------ Items
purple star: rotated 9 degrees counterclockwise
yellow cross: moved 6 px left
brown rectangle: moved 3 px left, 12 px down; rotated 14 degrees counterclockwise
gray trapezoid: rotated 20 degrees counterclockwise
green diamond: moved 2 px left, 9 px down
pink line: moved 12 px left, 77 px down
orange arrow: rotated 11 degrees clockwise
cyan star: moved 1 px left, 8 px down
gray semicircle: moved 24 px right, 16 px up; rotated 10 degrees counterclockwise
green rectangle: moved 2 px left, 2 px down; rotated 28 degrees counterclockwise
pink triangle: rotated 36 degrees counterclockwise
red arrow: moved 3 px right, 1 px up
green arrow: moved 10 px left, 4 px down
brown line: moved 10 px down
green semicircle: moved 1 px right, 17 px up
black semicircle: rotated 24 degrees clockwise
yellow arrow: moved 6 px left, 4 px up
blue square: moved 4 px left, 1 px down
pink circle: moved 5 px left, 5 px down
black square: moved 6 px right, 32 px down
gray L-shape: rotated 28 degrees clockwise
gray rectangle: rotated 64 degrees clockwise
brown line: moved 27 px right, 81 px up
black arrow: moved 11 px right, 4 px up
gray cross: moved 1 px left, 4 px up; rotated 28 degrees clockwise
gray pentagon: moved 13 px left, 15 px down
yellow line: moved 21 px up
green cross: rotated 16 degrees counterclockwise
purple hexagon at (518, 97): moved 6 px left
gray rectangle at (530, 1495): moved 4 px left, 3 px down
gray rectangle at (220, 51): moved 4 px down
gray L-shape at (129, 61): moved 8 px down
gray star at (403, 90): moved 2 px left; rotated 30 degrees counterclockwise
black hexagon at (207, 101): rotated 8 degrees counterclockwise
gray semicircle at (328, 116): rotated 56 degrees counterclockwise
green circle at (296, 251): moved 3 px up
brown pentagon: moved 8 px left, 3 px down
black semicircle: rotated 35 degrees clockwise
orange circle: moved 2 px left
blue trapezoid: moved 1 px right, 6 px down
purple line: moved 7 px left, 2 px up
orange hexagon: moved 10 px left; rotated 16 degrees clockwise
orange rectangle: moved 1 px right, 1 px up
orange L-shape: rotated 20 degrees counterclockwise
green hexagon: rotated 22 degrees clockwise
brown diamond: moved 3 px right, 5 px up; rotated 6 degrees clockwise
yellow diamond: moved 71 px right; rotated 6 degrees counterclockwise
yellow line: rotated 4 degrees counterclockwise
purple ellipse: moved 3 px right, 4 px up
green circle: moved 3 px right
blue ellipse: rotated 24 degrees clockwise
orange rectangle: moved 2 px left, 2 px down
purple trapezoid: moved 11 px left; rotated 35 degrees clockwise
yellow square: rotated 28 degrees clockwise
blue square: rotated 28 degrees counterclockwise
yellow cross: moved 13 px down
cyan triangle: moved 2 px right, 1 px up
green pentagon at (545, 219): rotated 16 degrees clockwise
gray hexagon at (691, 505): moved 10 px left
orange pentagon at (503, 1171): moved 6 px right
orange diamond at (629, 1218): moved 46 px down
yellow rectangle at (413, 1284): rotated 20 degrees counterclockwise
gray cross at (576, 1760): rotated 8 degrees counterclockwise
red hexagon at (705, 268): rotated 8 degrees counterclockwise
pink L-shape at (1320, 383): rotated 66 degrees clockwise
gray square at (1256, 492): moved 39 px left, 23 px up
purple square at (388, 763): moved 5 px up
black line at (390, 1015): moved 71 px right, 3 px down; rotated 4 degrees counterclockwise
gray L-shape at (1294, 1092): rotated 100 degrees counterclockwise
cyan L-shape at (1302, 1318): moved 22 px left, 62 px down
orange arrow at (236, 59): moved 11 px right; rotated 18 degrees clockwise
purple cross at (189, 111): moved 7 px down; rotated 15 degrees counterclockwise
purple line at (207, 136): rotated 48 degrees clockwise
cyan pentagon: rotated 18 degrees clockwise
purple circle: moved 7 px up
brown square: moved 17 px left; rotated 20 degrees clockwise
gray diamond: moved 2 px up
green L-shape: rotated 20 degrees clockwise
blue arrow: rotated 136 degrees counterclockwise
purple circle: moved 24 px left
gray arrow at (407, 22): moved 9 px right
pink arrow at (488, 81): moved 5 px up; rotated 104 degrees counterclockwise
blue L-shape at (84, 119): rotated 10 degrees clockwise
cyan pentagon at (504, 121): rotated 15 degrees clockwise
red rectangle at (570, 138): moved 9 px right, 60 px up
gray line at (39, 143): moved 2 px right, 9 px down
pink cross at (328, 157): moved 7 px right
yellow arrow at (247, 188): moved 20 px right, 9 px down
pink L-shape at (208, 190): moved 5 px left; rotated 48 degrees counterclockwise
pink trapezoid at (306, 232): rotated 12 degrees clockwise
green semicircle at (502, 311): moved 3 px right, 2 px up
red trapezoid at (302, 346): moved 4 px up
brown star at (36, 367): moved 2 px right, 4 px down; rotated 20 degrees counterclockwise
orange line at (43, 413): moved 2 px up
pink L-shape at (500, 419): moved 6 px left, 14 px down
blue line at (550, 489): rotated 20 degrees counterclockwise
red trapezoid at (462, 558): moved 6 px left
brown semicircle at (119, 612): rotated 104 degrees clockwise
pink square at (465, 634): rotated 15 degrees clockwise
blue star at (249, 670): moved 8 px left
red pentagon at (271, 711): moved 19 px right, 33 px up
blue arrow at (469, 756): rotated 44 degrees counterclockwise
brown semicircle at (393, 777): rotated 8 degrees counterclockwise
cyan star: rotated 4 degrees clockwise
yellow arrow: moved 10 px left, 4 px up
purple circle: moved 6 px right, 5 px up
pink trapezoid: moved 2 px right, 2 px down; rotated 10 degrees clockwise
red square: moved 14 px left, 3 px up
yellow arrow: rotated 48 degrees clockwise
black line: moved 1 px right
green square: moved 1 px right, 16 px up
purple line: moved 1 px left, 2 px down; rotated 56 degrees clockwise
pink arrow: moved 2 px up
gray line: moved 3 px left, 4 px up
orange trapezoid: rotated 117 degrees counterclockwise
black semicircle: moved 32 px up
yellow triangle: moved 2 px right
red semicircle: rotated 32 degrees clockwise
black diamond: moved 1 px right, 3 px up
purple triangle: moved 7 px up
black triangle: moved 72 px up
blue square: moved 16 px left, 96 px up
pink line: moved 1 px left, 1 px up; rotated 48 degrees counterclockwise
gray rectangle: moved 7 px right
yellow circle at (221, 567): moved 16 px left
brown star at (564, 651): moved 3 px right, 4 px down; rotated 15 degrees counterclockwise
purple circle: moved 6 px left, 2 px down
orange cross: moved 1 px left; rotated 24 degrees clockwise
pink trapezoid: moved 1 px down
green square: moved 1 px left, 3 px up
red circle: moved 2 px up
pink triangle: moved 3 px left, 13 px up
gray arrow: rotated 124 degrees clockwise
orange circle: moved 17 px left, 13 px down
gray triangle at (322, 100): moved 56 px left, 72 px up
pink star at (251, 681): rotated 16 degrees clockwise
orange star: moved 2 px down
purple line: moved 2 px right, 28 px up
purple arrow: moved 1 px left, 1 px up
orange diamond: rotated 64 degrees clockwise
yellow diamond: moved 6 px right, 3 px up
------------
- [What you will do]
Please reproduce every one of the rows above word for word, keeping their order.

- [Problem solution]
purple star: rotated 9 degrees counterclockwise
yellow cross: moved 6 px left
brown rectangle: moved 3 px left, 12 px down; rotated 14 degrees counterclockwise
gray trapezoid: rotated 20 degrees counterclockwise
green diamond: moved 2 px left, 9 px down
pink line: moved 12 px left, 77 px down
orange arrow: rotated 11 degrees clockwise
cyan star: moved 1 px left, 8 px down
gray semicircle: moved 24 px right, 16 px up; rotated 10 degrees counterclockwise
green rectangle: moved 2 px left, 2 px down; rotated 28 degrees counterclockwise
pink triangle: rotated 36 degrees counterclockwise
red arrow: moved 3 px right, 1 px up
green arrow: moved 10 px left, 4 px down
brown line: moved 10 px down
green semicircle: moved 1 px right, 17 px up
black semicircle: rotated 24 degrees clockwise
yellow arrow: moved 6 px left, 4 px up
blue square: moved 4 px left, 1 px down
pink circle: moved 5 px left, 5 px down
black square: moved 6 px right, 32 px down
gray L-shape: rotated 28 degrees clockwise
gray rectangle: rotated 64 degrees clockwise
brown line: moved 27 px right, 81 px up
black arrow: moved 11 px right, 4 px up
gray cross: moved 1 px left, 4 px up; rotated 28 degrees clockwise
gray pentagon: moved 13 px left, 15 px down
yellow line: moved 21 px up
green cross: rotated 16 degrees counterclockwise
purple hexagon at (518, 97): moved 6 px left
gray rectangle at (530, 1495): moved 4 px left, 3 px down
gray rectangle at (220, 51): moved 4 px down
gray L-shape at (129, 61): moved 8 px down
gray star at (403, 90): moved 2 px left; rotated 30 degrees counterclockwise
black hexagon at (207, 101): rotated 8 degrees counterclockwise
gray semicircle at (328, 116): rotated 56 degrees counterclockwise
green circle at (296, 251): moved 3 px up
brown pentagon: moved 8 px left, 3 px down
black semicircle: rotated 35 degrees clockwise
orange circle: moved 2 px left
blue trapezoid: moved 1 px right, 6 px down
purple line: moved 7 px left, 2 px up
orange hexagon: moved 10 px left; rotated 16 degrees clockwise
orange rectangle: moved 1 px right, 1 px up
orange L-shape: rotated 20 degrees counterclockwise
green hexagon: rotated 22 degrees clockwise
brown diamond: moved 3 px right, 5 px up; rotated 6 degrees clockwise
yellow diamond: moved 71 px right; rotated 6 degrees counterclockwise
yellow line: rotated 4 degrees counterclockwise
purple ellipse: moved 3 px right, 4 px up
green circle: moved 3 px right
blue ellipse: rotated 24 degrees clockwise
orange rectangle: moved 2 px left, 2 px down
purple trapezoid: moved 11 px left; rotated 35 degrees clockwise
yellow square: rotated 28 degrees clockwise
blue square: rotated 28 degrees counterclockwise
yellow cross: moved 13 px down
cyan triangle: moved 2 px right, 1 px up
green pentagon at (545, 219): rotated 16 degrees clockwise
gray hexagon at (691, 505): moved 10 px left
orange pentagon at (503, 1171): moved 6 px right
orange diamond at (629, 1218): moved 46 px down
yellow rectangle at (413, 1284): rotated 20 degrees counterclockwise
gray cross at (576, 1760): rotated 8 degrees counterclockwise
red hexagon at (705, 268): rotated 8 degrees counterclockwise
pink L-shape at (1320, 383): rotated 66 degrees clockwise
gray square at (1256, 492): moved 39 px left, 23 px up
purple square at (388, 763): moved 5 px up
black line at (390, 1015): moved 71 px right, 3 px down; rotated 4 degrees counterclockwise
gray L-shape at (1294, 1092): rotated 100 degrees counterclockwise
cyan L-shape at (1302, 1318): moved 22 px left, 62 px down
orange arrow at (236, 59): moved 11 px right; rotated 18 degrees clockwise
purple cross at (189, 111): moved 7 px down; rotated 15 degrees counterclockwise
purple line at (207, 136): rotated 48 degrees clockwise
cyan pentagon: rotated 18 degrees clockwise
purple circle: moved 7 px up
brown square: moved 17 px left; rotated 20 degrees clockwise
gray diamond: moved 2 px up
green L-shape: rotated 20 degrees clockwise
blue arrow: rotated 136 degrees counterclockwise
purple circle: moved 24 px left
gray arrow at (407, 22): moved 9 px right
pink arrow at (488, 81): moved 5 px up; rotated 104 degrees counterclockwise
blue L-shape at (84, 119): rotated 10 degrees clockwise
cyan pentagon at (504, 121): rotated 15 degrees clockwise
red rectangle at (570, 138): moved 9 px right, 60 px up
gray line at (39, 143): moved 2 px right, 9 px down
pink cross at (328, 157): moved 7 px right
yellow arrow at (247, 188): moved 20 px right, 9 px down
pink L-shape at (208, 190): moved 5 px left; rotated 48 degrees counterclockwise
pink trapezoid at (306, 232): rotated 12 degrees clockwise
green semicircle at (502, 311): moved 3 px right, 2 px up
red trapezoid at (302, 346): moved 4 px up
brown star at (36, 367): moved 2 px right, 4 px down; rotated 20 degrees counterclockwise
orange line at (43, 413): moved 2 px up
pink L-shape at (500, 419): moved 6 px left, 14 px down
blue line at (550, 489): rotated 20 degrees counterclockwise
red trapezoid at (462, 558): moved 6 px left
brown semicircle at (119, 612): rotated 104 degrees clockwise
pink square at (465, 634): rotated 15 degrees clockwise
blue star at (249, 670): moved 8 px left
red pentagon at (271, 711): moved 19 px right, 33 px up
blue arrow at (469, 756): rotated 44 degrees counterclockwise
brown semicircle at (393, 777): rotated 8 degrees counterclockwise
cyan star: rotated 4 degrees clockwise
yellow arrow: moved 10 px left, 4 px up
purple circle: moved 6 px right, 5 px up
pink trapezoid: moved 2 px right, 2 px down; rotated 10 degrees clockwise
red square: moved 14 px left, 3 px up
yellow arrow: rotated 48 degrees clockwise
black line: moved 1 px right
green square: moved 1 px right, 16 px up
purple line: moved 1 px left, 2 px down; rotated 56 degrees clockwise
pink arrow: moved 2 px up
gray line: moved 3 px left, 4 px up
orange trapezoid: rotated 117 degrees counterclockwise
black semicircle: moved 32 px up
yellow triangle: moved 2 px right
red semicircle: rotated 32 degrees clockwise
black diamond: moved 1 px right, 3 px up
purple triangle: moved 7 px up
black triangle: moved 72 px up
blue square: moved 16 px left, 96 px up
pink line: moved 1 px left, 1 px up; rotated 48 degrees counterclockwise
gray rectangle: moved 7 px right
yellow circle at (221, 567): moved 16 px left
brown star at (564, 651): moved 3 px right, 4 px down; rotated 15 degrees counterclockwise
purple circle: moved 6 px left, 2 px down
orange cross: moved 1 px left; rotated 24 degrees clockwise
pink trapezoid: moved 1 px down
green square: moved 1 px left, 3 px up
red circle: moved 2 px up
pink triangle: moved 3 px left, 13 px up
gray arrow: rotated 124 degrees clockwise
orange circle: moved 17 px left, 13 px down
gray triangle at (322, 100): moved 56 px left, 72 px up
pink star at (251, 681): rotated 16 degrees clockwise
orange star: moved 2 px down
purple line: moved 2 px right, 28 px up
purple arrow: moved 1 px left, 1 px up
orange diamond: rotated 64 degrees clockwise
yellow diamond: moved 6 px right, 3 px up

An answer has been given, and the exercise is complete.